*** EXTRACTED RECORDS Section Begins ***

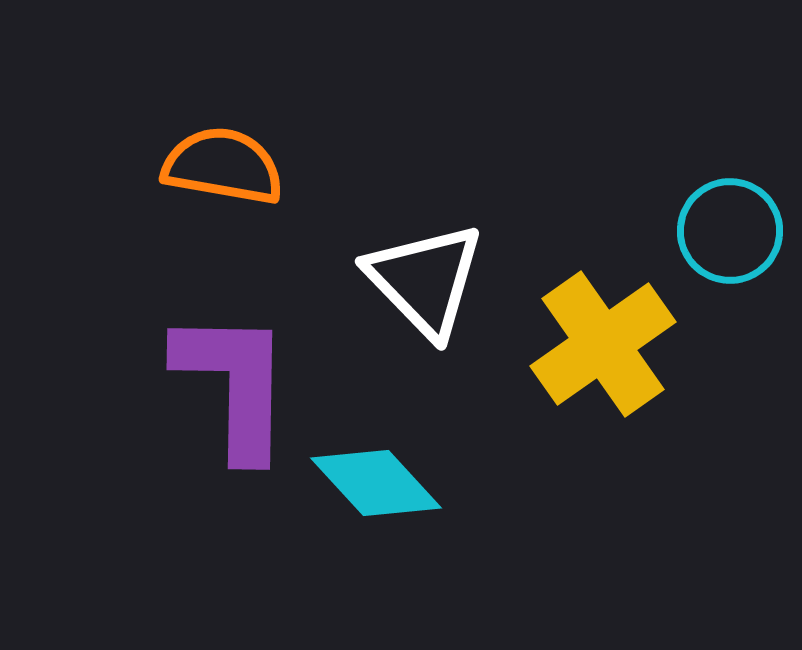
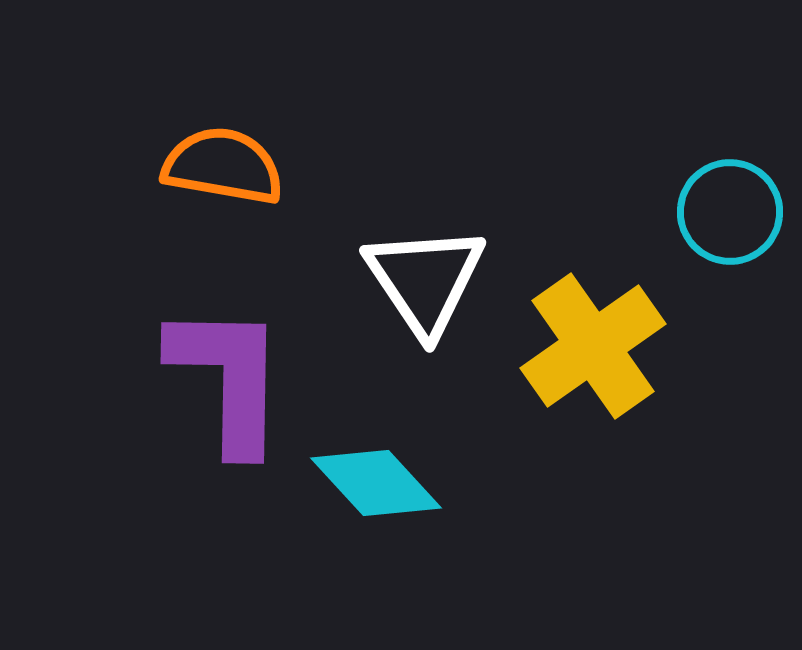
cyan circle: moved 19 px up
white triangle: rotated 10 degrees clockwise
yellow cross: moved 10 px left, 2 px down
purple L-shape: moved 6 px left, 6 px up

*** EXTRACTED RECORDS Section Ends ***
*** EXTRACTED RECORDS Section Begins ***

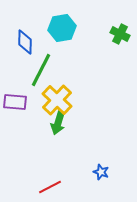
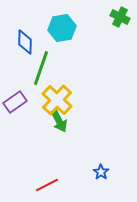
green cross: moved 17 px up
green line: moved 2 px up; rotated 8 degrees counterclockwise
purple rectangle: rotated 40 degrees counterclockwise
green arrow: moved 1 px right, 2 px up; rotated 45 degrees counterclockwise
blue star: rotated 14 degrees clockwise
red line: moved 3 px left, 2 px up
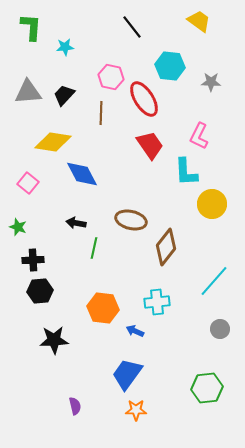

*** EXTRACTED RECORDS Section Ends ***

- EXERCISE GOAL
When you reach the line containing "green cross: moved 17 px up" in the data above, start copying exactly, and stop after the line containing "red line: moved 3 px left, 2 px up".

- SOLUTION FOR THIS TASK
green cross: moved 17 px up
green line: moved 2 px up; rotated 8 degrees counterclockwise
purple rectangle: rotated 40 degrees counterclockwise
green arrow: moved 1 px right, 2 px up; rotated 45 degrees counterclockwise
blue star: rotated 14 degrees clockwise
red line: moved 3 px left, 2 px up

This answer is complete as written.